BEGIN
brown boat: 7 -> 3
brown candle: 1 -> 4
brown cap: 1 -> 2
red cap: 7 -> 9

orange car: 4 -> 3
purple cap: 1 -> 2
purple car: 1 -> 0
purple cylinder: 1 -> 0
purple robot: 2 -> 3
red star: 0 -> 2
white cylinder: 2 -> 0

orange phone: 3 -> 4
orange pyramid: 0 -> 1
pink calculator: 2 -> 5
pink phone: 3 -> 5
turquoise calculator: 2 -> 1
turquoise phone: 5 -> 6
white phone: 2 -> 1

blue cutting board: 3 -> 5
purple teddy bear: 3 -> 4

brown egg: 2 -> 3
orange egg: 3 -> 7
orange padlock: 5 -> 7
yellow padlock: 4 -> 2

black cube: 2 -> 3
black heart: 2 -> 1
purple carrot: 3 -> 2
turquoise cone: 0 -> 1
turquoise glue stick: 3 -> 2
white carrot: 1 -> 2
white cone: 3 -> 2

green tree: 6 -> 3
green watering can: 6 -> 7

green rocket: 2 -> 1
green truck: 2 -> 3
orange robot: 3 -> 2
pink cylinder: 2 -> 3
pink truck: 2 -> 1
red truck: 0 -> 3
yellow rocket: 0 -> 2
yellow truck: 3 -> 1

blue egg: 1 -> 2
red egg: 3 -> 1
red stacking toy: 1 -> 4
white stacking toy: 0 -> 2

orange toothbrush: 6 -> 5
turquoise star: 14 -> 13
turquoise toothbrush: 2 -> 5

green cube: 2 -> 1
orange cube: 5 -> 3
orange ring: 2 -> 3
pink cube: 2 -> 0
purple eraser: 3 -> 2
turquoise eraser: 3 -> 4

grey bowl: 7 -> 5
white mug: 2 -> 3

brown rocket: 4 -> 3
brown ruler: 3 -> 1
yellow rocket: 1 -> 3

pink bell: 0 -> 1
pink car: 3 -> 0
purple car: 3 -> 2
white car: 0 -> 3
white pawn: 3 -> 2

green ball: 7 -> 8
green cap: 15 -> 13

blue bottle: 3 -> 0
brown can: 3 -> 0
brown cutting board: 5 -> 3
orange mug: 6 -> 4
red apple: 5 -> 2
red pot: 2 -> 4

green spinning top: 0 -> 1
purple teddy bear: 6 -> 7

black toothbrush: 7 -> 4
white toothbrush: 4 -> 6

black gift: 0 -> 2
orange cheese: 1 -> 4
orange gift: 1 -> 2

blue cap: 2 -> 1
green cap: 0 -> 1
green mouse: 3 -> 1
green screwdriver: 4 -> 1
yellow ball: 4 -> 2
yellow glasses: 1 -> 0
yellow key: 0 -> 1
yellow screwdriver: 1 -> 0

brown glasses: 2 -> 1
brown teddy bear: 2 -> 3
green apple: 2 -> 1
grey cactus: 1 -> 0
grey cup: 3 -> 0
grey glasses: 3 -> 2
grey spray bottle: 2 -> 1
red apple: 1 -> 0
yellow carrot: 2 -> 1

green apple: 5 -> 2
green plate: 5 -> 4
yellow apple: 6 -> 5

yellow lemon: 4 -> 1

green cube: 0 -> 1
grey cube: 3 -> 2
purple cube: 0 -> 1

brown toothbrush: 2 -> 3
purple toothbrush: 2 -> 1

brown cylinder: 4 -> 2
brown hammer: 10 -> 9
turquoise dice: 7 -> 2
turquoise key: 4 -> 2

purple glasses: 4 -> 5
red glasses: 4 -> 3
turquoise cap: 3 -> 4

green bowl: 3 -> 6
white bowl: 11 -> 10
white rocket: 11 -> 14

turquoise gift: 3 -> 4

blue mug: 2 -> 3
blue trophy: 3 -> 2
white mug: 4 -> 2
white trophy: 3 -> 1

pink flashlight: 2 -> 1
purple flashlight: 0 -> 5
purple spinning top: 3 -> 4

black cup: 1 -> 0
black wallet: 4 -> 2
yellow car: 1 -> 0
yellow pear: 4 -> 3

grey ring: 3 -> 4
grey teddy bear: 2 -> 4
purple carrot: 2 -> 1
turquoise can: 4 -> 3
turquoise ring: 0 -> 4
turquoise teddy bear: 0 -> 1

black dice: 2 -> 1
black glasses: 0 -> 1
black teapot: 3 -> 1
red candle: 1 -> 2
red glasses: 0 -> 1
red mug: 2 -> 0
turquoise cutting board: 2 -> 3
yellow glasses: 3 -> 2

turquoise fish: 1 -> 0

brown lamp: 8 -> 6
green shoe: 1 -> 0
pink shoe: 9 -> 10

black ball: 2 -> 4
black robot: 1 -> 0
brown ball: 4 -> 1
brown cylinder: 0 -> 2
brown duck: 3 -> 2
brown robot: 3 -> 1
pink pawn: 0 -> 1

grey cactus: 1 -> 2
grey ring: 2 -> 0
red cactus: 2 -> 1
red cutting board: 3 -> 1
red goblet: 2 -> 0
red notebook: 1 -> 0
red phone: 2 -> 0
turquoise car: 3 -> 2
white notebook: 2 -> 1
END
The problem: Go through the entries and filter for lines holding the word "glasses"; copy each match.

Response area:
yellow glasses: 1 -> 0
brown glasses: 2 -> 1
grey glasses: 3 -> 2
purple glasses: 4 -> 5
red glasses: 4 -> 3
black glasses: 0 -> 1
red glasses: 0 -> 1
yellow glasses: 3 -> 2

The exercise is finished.